PROBLEM TO SOLVE:
Which lines in the listing below contain the word "purple"? Copy each one.

- Opening Delimiter -

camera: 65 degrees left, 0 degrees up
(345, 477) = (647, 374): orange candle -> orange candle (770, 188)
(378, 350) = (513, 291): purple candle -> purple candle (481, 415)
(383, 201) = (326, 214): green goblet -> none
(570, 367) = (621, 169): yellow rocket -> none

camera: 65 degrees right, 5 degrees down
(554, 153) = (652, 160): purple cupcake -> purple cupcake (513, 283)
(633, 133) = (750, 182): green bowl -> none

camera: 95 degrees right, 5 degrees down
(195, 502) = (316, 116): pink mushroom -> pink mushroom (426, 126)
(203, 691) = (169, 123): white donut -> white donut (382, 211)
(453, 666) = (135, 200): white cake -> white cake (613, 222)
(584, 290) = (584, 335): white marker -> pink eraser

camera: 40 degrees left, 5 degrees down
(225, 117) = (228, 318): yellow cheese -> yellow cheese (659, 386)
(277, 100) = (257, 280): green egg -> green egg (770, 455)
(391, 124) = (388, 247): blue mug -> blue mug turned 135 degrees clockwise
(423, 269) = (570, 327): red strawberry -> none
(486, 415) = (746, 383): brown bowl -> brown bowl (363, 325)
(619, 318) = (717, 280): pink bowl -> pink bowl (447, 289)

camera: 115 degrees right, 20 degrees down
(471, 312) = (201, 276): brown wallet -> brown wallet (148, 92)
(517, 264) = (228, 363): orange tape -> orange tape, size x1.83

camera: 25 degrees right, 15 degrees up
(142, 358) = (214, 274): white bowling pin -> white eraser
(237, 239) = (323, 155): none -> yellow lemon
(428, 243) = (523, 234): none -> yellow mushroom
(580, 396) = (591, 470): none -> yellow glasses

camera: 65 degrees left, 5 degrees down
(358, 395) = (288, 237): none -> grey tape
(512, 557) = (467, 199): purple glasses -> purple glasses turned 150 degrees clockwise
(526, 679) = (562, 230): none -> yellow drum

- Closing Delimiter -

ANSWER SPACE:
(378, 350) = (513, 291): purple candle -> purple candle (481, 415)
(554, 153) = (652, 160): purple cupcake -> purple cupcake (513, 283)
(512, 557) = (467, 199): purple glasses -> purple glasses turned 150 degrees clockwise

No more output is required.